PROBLEM: Starting at the line that contains "R3: 82 (SIG4, SIG23) -> 82 (+3V3, SIG24)" and ending at the final line of the entries below, write out each line exactly as it appears, but omit the pictures.

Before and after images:
******************************

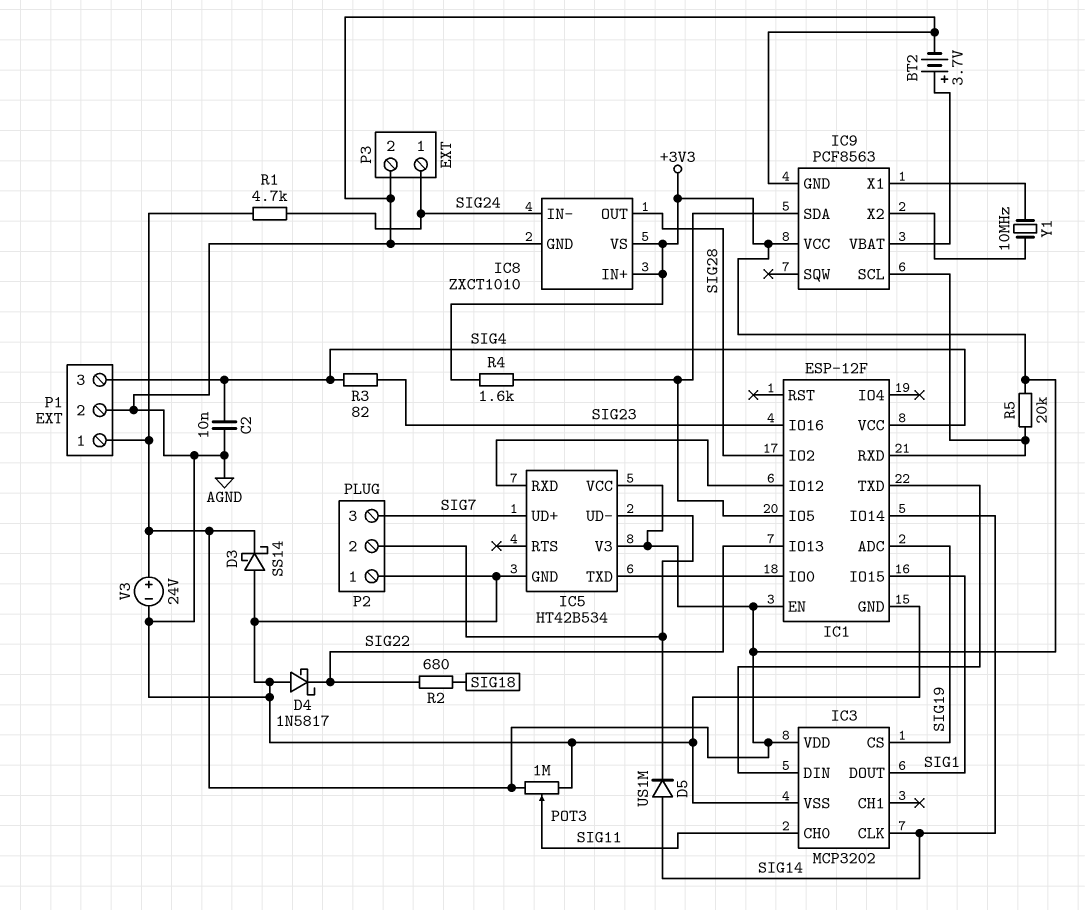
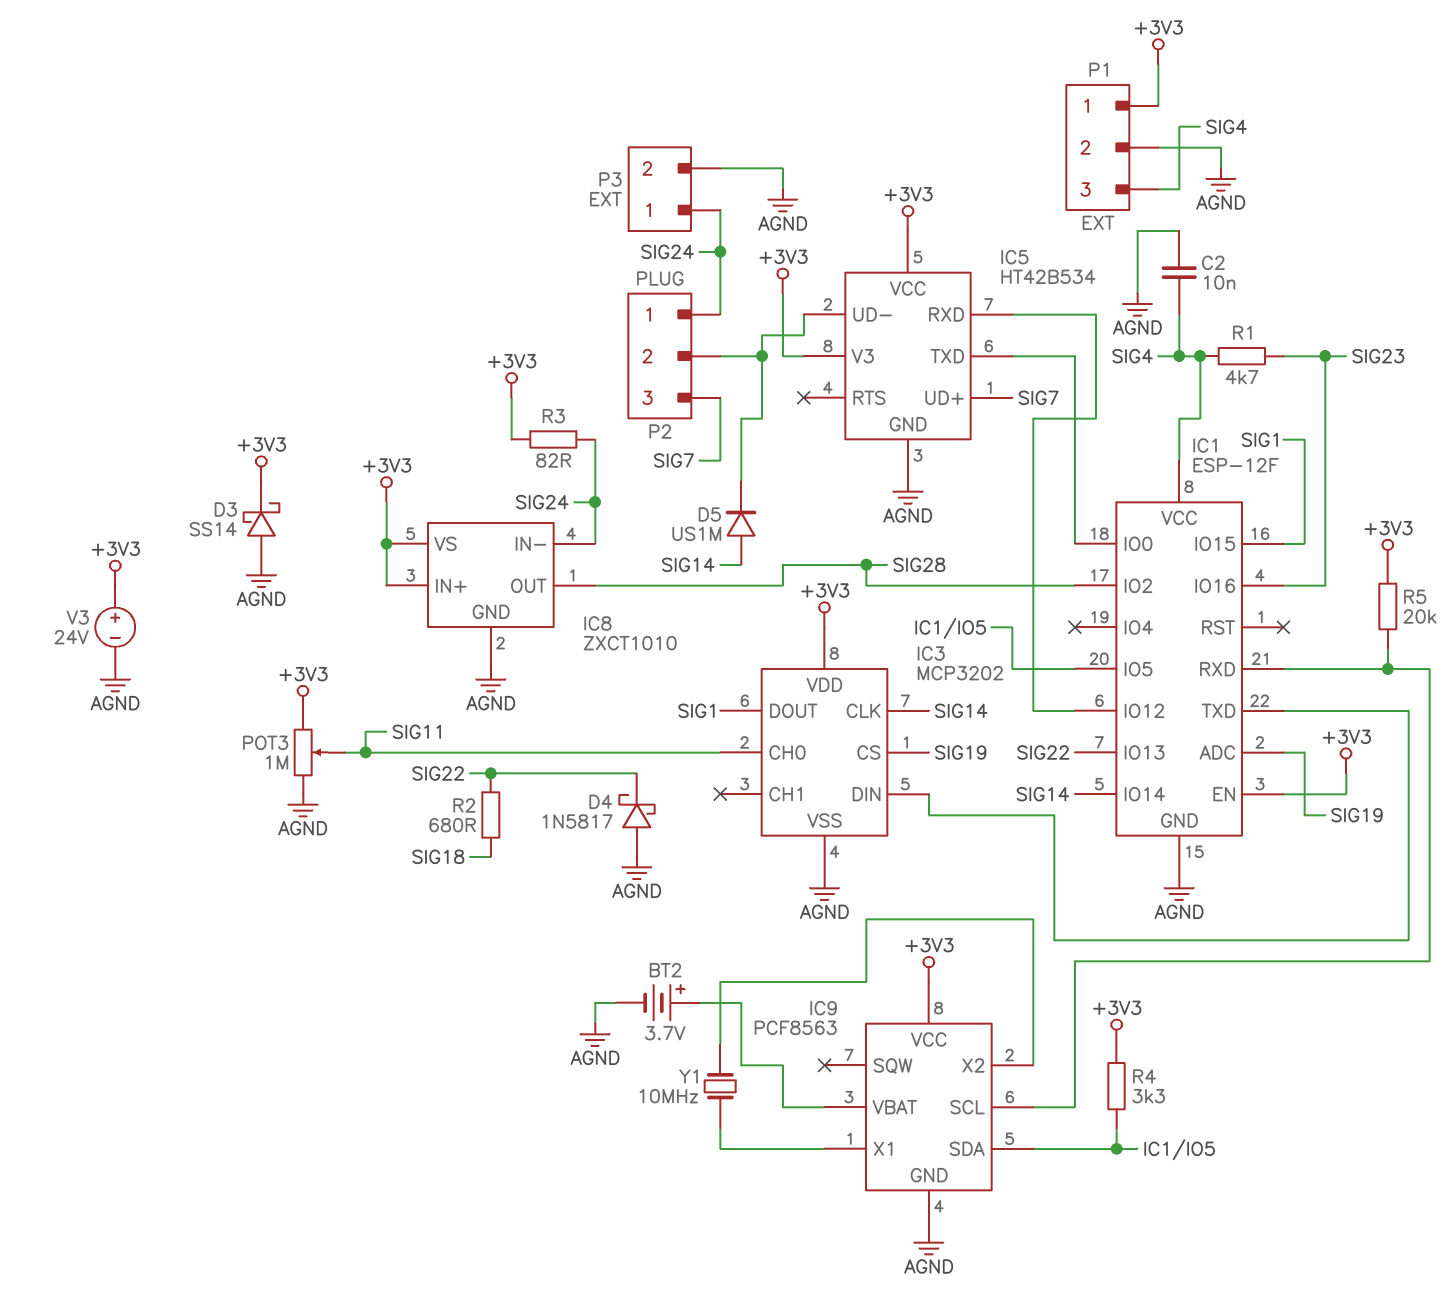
P2 pin 1: AGND -> SIG24
R1: 4.7k (+3V3, SIG24) -> 4.7k (SIG4, SIG23)
R3: 82 (SIG4, SIG23) -> 82 (+3V3, SIG24)
R4: 1.6k (+3V3, IC1/IO5) -> 3.3k (+3V3, IC1/IO5)

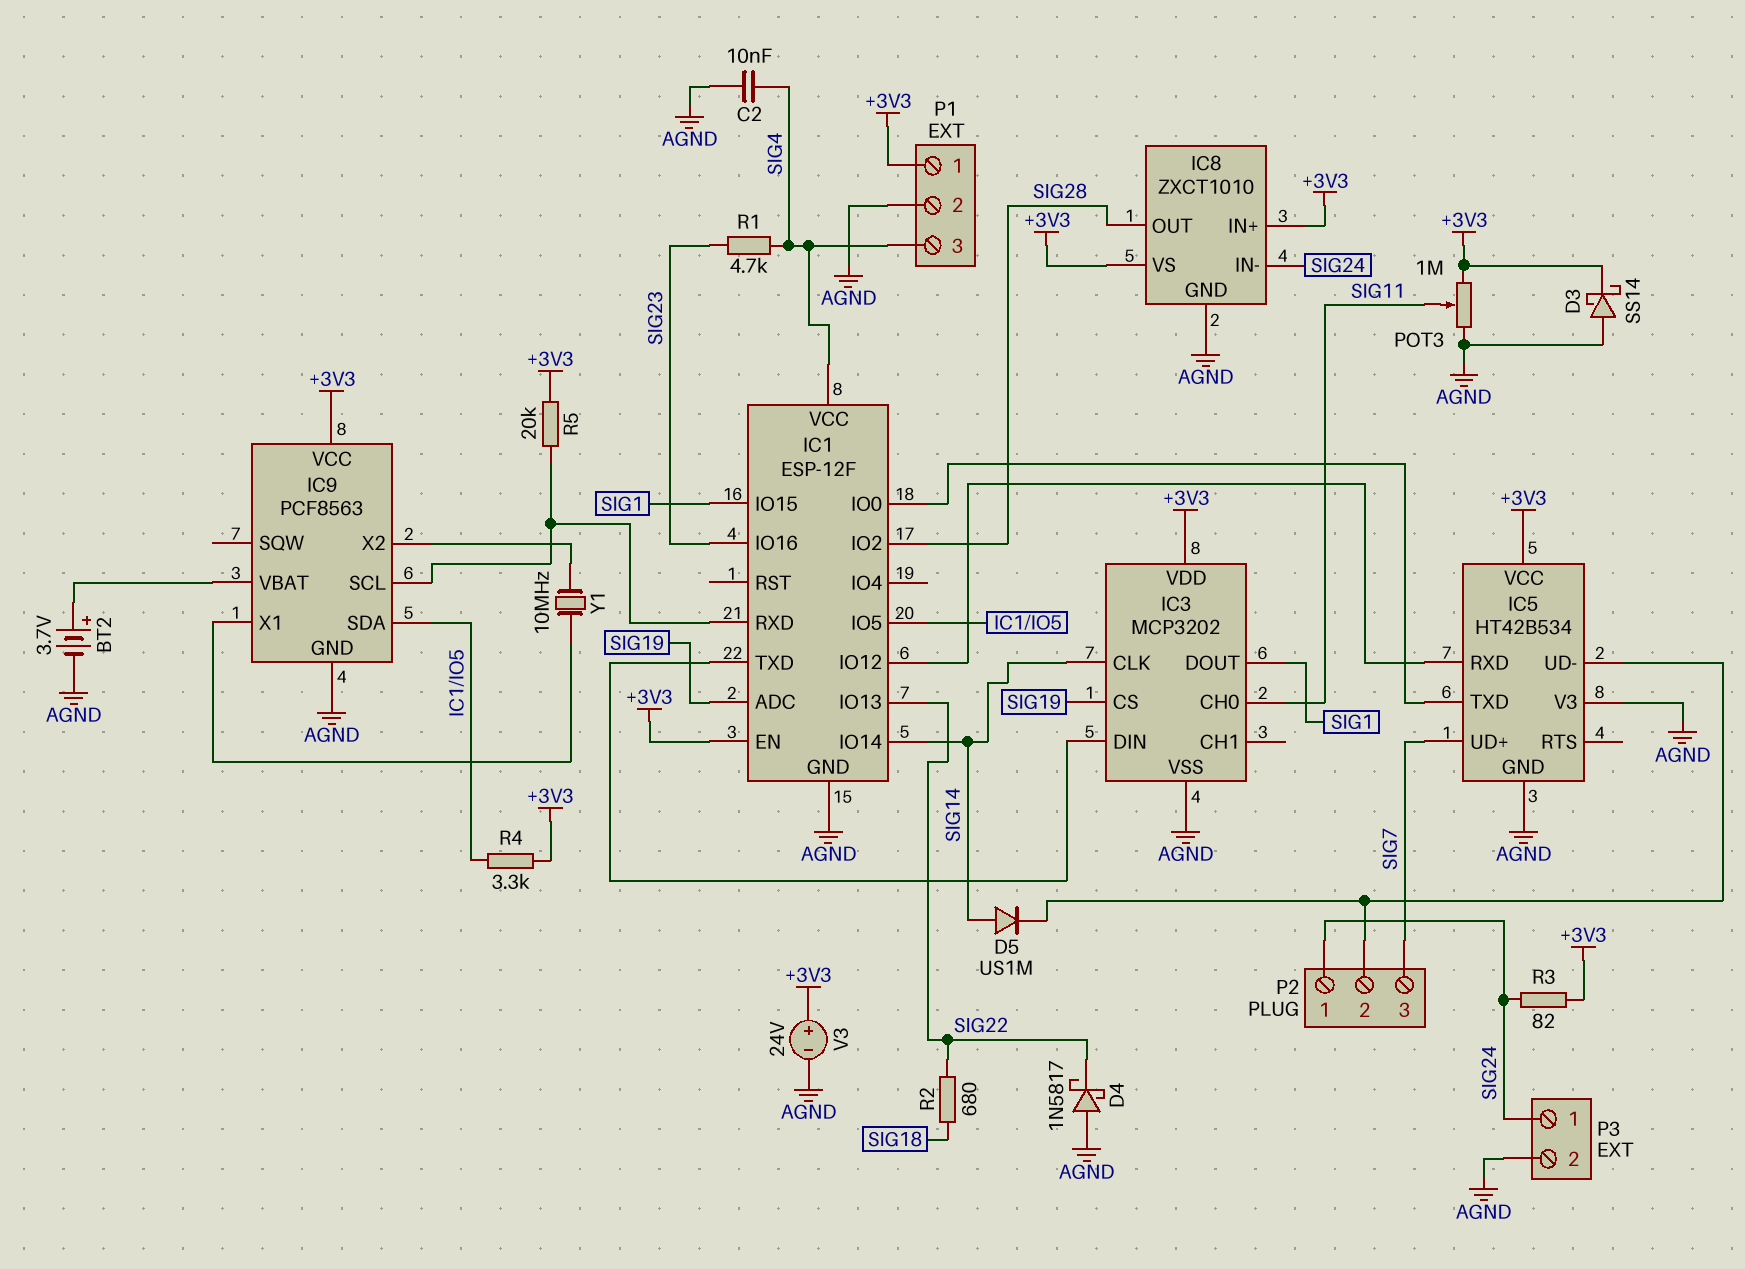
IC5 pin V3: +3V3 -> AGND

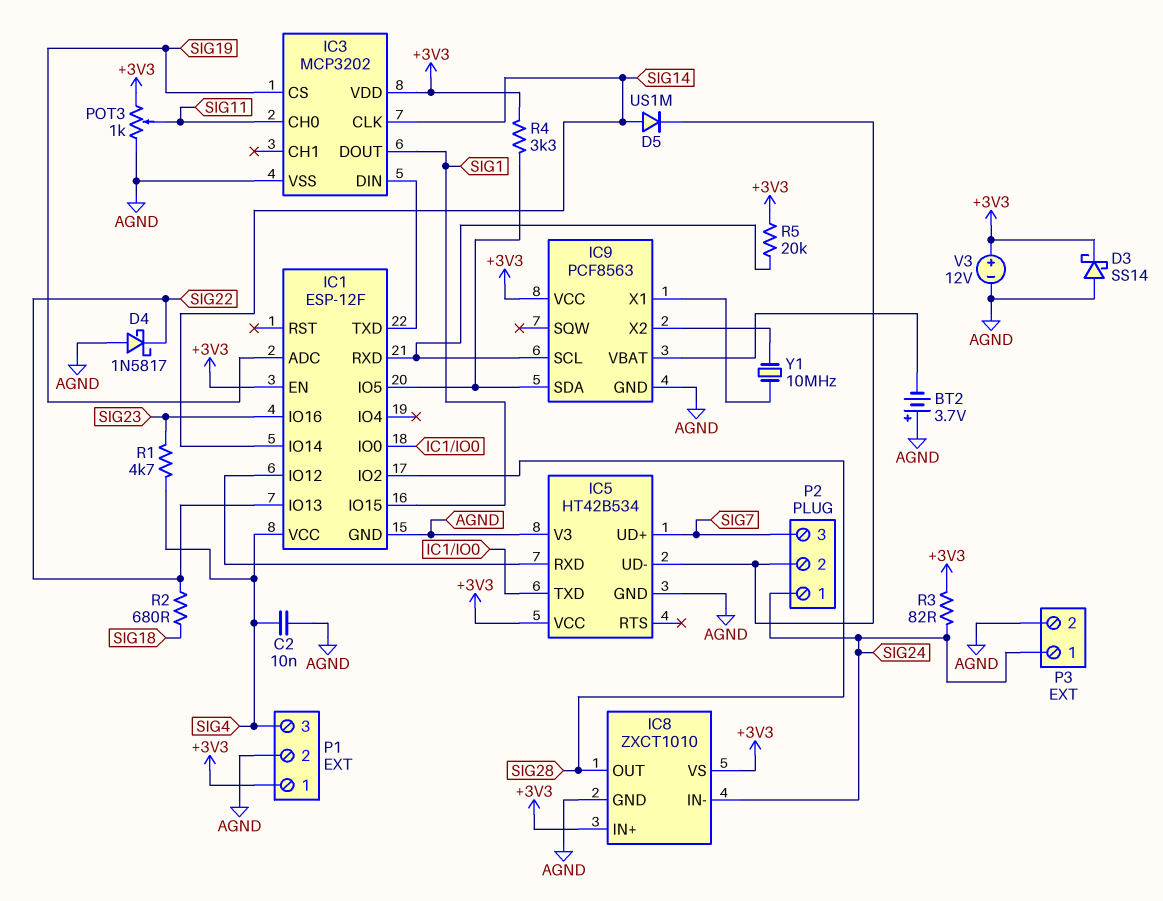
BT2: 3.7V (plus IC9/VBAT, minus AGND) -> 3.7V (plus AGND, minus IC9/VBAT)
POT3: 1M (+3V3, AGND, wiper SIG11) -> 1k (+3V3, AGND, wiper SIG11)
V3: 24V (plus +3V3, minus AGND) -> 12V (plus +3V3, minus AGND)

******************************

TASK ANSWER:
R3: 82 (SIG4, SIG23) -> 82 (+3V3, SIG24)
R4: 1.6k (+3V3, IC1/IO5) -> 3.3k (+3V3, IC1/IO5)

IC5 pin V3: +3V3 -> AGND

BT2: 3.7V (plus IC9/VBAT, minus AGND) -> 3.7V (plus AGND, minus IC9/VBAT)
POT3: 1M (+3V3, AGND, wiper SIG11) -> 1k (+3V3, AGND, wiper SIG11)
V3: 24V (plus +3V3, minus AGND) -> 12V (plus +3V3, minus AGND)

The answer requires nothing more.